• **Data**
════

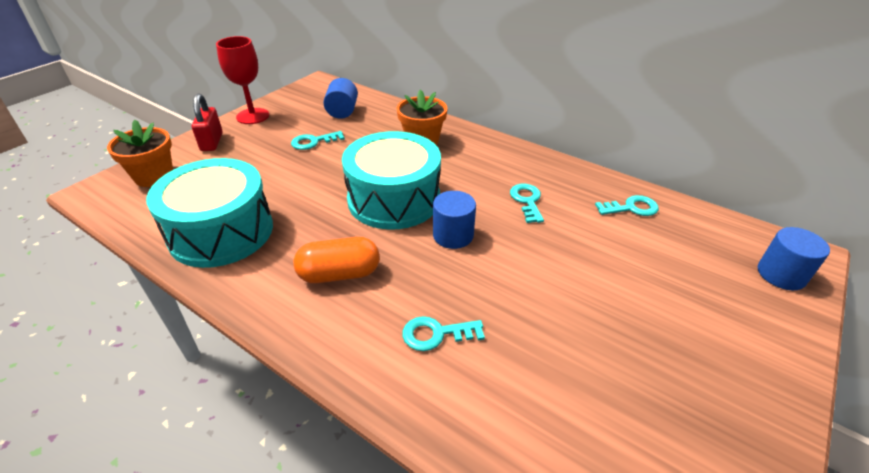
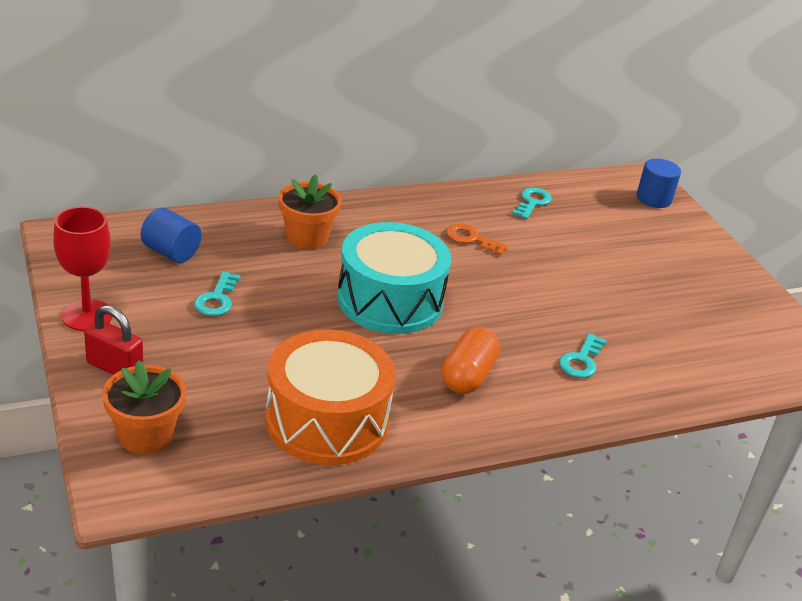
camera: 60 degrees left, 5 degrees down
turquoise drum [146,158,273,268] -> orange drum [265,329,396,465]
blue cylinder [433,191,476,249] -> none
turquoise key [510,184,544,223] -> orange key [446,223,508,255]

════

All lines holding the word "turquoise" must be found in the listing and copied.

• **Response to the exercise**
turquoise drum [146,158,273,268] -> orange drum [265,329,396,465]
turquoise key [510,184,544,223] -> orange key [446,223,508,255]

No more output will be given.